Task details
Your answer should be each line of the entries that contains the word "strawberry", copied in full.

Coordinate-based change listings
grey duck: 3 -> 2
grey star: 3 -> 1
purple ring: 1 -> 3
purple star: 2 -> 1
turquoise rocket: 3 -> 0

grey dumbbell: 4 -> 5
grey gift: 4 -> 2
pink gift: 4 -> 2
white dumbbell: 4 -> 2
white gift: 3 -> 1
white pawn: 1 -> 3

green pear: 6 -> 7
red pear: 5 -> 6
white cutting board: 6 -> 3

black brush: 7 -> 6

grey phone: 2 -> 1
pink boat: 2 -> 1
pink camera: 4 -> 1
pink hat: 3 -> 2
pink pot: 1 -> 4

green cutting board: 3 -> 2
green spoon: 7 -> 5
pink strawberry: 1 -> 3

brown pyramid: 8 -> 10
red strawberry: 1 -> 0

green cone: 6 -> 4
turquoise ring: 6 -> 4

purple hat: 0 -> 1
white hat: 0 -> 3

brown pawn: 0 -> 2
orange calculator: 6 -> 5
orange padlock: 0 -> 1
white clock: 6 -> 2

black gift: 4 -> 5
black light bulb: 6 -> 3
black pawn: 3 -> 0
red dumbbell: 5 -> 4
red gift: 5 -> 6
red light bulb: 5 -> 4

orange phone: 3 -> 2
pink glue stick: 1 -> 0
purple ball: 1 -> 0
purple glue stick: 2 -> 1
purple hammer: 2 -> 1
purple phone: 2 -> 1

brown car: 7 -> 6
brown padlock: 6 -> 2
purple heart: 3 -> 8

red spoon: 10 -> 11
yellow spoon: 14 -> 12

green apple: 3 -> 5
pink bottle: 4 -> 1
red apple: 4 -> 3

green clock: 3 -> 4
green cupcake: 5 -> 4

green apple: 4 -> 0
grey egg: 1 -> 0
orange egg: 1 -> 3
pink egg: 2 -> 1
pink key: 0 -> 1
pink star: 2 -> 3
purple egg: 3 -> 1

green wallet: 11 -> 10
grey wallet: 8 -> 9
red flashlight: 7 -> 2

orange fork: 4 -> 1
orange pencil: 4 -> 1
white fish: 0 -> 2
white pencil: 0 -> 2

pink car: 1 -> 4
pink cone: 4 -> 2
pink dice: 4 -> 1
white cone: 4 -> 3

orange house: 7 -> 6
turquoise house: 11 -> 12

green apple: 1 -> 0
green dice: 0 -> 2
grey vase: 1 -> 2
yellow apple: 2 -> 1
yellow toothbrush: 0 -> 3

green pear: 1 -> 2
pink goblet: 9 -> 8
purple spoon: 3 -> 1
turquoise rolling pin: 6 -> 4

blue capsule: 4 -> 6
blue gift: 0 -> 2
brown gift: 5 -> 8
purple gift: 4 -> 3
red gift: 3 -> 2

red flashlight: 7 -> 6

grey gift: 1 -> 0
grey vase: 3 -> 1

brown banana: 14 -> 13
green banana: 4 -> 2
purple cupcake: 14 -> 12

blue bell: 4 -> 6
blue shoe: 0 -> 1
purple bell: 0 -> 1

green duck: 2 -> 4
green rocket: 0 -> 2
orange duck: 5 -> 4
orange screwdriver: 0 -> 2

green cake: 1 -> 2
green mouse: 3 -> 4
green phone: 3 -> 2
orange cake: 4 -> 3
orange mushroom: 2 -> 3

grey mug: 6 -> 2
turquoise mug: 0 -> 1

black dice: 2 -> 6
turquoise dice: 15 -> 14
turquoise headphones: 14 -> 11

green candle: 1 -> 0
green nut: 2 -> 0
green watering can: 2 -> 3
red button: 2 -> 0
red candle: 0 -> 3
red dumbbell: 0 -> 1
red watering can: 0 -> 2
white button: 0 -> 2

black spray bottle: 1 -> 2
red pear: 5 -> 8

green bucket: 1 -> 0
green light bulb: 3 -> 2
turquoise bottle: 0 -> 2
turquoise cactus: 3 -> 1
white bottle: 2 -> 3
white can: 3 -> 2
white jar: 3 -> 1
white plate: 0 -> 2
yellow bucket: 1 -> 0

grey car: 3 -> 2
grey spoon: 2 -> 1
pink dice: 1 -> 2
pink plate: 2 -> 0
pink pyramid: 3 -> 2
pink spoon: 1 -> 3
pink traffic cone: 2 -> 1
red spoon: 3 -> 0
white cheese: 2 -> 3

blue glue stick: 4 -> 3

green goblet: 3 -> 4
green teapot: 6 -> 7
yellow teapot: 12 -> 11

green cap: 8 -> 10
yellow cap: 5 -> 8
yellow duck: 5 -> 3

Final answer
pink strawberry: 1 -> 3
red strawberry: 1 -> 0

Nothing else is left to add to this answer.